*TASK REQUIREMENTS:* Show all lines from the material that carry the word "brown".

*AVAILABLE RECORDS:*
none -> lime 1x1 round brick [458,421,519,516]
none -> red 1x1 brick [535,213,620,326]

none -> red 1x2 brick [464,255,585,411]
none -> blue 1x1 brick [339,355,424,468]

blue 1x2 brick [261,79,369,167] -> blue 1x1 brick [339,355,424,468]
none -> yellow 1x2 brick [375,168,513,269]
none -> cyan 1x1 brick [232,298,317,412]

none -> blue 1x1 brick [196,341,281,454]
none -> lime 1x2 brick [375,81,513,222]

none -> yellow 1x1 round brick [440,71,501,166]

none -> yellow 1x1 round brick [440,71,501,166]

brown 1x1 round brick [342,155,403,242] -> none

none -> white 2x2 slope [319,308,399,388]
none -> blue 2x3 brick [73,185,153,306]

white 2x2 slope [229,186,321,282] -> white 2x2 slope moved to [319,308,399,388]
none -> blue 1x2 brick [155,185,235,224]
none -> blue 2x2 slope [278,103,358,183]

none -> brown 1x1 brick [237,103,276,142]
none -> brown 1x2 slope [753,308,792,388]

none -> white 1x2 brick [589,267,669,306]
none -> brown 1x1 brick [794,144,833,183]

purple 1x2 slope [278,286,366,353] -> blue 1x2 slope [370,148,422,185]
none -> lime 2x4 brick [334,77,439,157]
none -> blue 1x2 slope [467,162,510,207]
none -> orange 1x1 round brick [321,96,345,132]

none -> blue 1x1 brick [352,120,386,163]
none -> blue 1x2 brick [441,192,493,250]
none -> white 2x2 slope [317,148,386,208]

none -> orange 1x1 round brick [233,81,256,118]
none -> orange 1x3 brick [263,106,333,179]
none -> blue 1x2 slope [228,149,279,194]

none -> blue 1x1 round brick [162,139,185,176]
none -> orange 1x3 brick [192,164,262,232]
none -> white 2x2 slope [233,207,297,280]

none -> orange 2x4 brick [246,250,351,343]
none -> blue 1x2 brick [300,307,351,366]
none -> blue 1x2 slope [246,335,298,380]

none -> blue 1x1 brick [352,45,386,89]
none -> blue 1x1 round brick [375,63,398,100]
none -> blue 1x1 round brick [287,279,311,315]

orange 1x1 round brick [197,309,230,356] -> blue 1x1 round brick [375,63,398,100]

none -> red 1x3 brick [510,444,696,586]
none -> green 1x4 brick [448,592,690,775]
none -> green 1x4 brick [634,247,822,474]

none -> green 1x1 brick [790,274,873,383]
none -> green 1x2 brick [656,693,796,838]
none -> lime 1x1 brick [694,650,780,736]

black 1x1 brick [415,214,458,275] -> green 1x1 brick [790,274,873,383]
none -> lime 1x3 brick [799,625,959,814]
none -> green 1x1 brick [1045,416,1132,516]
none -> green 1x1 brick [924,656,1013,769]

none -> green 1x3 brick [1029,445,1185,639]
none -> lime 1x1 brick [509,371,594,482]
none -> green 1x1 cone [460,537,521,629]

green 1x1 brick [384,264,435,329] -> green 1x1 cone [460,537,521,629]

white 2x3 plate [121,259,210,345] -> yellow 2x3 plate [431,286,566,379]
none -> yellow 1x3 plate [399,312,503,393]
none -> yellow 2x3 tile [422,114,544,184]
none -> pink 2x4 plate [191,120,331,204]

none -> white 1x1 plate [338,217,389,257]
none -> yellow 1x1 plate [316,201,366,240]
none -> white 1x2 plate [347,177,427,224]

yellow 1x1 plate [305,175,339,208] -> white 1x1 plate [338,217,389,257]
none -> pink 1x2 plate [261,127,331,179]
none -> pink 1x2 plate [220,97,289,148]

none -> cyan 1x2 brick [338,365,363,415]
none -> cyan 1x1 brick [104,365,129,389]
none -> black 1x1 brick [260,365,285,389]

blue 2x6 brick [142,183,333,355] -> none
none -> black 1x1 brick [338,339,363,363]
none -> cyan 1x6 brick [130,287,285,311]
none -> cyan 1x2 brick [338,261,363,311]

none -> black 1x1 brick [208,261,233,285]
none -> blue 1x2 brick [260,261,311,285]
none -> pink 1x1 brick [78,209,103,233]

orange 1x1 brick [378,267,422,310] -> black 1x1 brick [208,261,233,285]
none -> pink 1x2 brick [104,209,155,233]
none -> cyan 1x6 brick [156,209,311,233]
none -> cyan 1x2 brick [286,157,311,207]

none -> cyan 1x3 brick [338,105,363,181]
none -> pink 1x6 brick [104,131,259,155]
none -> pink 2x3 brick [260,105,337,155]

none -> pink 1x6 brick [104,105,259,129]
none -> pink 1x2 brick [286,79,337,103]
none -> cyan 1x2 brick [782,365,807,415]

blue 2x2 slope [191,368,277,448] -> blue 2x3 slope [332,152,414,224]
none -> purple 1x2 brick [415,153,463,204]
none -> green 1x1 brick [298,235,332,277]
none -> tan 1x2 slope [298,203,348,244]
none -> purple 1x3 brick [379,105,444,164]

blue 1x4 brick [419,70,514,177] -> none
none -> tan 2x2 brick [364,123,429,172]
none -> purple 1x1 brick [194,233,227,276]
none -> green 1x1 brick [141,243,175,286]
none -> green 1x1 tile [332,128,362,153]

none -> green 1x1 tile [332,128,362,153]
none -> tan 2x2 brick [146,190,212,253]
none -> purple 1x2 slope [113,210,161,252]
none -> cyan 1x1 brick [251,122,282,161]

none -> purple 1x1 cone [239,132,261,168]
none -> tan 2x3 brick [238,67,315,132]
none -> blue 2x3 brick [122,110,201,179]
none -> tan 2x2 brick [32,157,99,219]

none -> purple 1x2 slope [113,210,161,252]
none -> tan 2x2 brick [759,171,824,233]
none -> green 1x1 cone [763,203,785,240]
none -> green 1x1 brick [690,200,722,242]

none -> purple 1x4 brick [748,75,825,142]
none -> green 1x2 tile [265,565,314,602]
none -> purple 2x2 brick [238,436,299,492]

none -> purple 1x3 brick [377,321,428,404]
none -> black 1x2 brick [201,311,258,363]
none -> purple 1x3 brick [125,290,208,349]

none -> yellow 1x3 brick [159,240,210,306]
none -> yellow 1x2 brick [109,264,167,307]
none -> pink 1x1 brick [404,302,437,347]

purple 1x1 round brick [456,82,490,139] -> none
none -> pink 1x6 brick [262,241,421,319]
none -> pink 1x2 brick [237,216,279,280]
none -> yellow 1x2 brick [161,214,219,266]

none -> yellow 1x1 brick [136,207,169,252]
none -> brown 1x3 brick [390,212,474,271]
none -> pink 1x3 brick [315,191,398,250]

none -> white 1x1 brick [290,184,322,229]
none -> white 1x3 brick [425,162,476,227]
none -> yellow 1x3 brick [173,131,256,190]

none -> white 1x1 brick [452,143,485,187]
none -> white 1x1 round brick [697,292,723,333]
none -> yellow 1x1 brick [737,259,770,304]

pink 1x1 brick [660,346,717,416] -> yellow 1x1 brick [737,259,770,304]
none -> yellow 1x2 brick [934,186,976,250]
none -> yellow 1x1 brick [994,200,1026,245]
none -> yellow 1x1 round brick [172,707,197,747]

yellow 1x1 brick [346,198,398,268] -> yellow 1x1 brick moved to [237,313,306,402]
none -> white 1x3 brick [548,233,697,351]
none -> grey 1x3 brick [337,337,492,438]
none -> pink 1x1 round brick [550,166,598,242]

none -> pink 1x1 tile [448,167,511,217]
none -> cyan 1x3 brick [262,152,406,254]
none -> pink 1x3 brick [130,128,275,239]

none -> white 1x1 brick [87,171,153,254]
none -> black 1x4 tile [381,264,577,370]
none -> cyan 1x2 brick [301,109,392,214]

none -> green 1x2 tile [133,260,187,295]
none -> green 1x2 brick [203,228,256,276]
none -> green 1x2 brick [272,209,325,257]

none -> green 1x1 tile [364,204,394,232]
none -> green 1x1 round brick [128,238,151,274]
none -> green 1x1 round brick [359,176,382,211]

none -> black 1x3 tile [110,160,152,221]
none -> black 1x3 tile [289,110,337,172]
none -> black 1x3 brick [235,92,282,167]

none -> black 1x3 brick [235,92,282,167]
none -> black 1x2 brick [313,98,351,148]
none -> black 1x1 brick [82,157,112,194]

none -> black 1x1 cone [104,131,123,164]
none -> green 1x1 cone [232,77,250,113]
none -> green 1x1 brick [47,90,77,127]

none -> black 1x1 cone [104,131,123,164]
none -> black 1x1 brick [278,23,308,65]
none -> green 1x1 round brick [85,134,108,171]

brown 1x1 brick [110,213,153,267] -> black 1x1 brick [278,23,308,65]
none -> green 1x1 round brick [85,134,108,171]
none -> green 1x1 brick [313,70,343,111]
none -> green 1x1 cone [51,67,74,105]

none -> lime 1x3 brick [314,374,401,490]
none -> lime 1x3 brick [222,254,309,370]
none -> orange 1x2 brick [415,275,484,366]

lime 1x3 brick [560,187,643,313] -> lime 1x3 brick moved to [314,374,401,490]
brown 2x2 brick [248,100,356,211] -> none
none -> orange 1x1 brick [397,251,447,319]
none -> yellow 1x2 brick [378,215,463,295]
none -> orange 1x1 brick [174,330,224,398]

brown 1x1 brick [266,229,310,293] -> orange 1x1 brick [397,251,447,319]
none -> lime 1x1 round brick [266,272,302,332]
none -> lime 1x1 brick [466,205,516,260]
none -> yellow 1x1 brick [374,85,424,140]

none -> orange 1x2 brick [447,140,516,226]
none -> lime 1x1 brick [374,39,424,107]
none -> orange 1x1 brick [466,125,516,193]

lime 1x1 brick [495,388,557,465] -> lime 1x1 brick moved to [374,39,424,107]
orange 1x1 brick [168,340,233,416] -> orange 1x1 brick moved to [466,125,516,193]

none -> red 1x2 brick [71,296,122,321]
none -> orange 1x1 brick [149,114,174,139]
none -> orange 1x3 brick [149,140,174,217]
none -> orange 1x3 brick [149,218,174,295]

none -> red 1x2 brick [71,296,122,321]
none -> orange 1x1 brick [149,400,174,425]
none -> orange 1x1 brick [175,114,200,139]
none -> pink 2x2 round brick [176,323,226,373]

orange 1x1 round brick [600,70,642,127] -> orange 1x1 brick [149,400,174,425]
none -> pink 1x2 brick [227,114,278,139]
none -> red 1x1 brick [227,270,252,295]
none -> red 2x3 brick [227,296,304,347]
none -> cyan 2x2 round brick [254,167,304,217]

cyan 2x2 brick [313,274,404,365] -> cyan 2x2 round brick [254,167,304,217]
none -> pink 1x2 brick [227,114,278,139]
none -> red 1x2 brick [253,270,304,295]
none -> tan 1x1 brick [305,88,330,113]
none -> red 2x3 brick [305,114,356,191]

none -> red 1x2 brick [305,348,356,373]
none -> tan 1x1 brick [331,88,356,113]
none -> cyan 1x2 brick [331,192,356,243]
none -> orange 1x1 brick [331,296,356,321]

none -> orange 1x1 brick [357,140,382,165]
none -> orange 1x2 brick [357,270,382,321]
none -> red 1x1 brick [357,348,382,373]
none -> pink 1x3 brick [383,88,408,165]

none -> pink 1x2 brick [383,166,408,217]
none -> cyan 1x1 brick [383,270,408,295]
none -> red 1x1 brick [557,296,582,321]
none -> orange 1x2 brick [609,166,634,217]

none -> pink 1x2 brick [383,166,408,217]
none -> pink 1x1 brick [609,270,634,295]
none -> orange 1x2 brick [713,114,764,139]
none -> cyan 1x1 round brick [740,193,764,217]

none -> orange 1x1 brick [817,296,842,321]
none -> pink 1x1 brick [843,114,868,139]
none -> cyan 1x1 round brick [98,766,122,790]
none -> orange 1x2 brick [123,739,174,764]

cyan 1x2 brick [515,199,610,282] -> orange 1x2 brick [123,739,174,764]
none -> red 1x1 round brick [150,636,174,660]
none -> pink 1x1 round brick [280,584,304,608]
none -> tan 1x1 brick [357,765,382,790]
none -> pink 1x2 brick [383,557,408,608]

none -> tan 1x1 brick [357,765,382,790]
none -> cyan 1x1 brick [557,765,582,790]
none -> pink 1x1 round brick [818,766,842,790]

*SOLVED EXERCISE:*
brown 1x1 round brick [342,155,403,242] -> none
none -> brown 1x1 brick [237,103,276,142]
none -> brown 1x2 slope [753,308,792,388]
none -> brown 1x1 brick [794,144,833,183]
none -> brown 1x3 brick [390,212,474,271]
brown 1x1 brick [110,213,153,267] -> black 1x1 brick [278,23,308,65]
brown 2x2 brick [248,100,356,211] -> none
brown 1x1 brick [266,229,310,293] -> orange 1x1 brick [397,251,447,319]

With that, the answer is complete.